[Change listing data]
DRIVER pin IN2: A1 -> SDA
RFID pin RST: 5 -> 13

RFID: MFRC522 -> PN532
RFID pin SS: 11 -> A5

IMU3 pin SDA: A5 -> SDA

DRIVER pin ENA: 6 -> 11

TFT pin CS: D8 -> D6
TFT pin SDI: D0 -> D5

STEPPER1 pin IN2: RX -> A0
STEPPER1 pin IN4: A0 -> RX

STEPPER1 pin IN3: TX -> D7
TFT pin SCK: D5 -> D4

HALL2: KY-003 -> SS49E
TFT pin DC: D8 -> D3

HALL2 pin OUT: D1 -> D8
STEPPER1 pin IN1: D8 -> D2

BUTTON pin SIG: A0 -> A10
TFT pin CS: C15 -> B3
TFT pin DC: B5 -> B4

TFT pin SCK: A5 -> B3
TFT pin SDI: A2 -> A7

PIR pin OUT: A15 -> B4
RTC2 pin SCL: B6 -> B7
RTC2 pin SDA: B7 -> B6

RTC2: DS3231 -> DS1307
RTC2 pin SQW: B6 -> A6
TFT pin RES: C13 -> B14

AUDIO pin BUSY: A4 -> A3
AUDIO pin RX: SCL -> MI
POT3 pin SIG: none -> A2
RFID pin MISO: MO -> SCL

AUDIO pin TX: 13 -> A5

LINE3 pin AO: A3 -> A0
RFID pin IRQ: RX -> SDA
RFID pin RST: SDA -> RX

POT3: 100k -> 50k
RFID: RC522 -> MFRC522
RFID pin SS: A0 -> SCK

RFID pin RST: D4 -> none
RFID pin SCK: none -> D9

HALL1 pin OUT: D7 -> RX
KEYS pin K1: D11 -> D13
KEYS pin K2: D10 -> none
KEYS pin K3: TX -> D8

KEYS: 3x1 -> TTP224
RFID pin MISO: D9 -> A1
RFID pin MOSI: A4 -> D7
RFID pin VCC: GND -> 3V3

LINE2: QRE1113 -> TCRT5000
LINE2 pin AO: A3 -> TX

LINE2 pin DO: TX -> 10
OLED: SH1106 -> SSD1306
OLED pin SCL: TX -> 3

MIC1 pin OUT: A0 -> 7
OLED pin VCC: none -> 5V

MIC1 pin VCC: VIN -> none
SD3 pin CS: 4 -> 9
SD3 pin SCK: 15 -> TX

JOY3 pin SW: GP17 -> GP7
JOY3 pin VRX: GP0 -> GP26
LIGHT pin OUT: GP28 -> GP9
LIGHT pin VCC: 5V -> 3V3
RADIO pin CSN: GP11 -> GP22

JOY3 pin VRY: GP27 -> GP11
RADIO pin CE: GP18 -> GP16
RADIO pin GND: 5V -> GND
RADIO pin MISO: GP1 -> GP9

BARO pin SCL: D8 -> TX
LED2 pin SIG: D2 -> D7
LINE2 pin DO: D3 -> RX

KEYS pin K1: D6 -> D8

Exercise brief: Starting with the line above that holds "IMU3 pin SDA: A5 -> SDA" and stopping with the line that holds "RTC2 pin SCL: B6 -> B7", reproduce each line exactly, omitting all other lines.

Solution to this task:
IMU3 pin SDA: A5 -> SDA

DRIVER pin ENA: 6 -> 11

TFT pin CS: D8 -> D6
TFT pin SDI: D0 -> D5

STEPPER1 pin IN2: RX -> A0
STEPPER1 pin IN4: A0 -> RX

STEPPER1 pin IN3: TX -> D7
TFT pin SCK: D5 -> D4

HALL2: KY-003 -> SS49E
TFT pin DC: D8 -> D3

HALL2 pin OUT: D1 -> D8
STEPPER1 pin IN1: D8 -> D2

BUTTON pin SIG: A0 -> A10
TFT pin CS: C15 -> B3
TFT pin DC: B5 -> B4

TFT pin SCK: A5 -> B3
TFT pin SDI: A2 -> A7

PIR pin OUT: A15 -> B4
RTC2 pin SCL: B6 -> B7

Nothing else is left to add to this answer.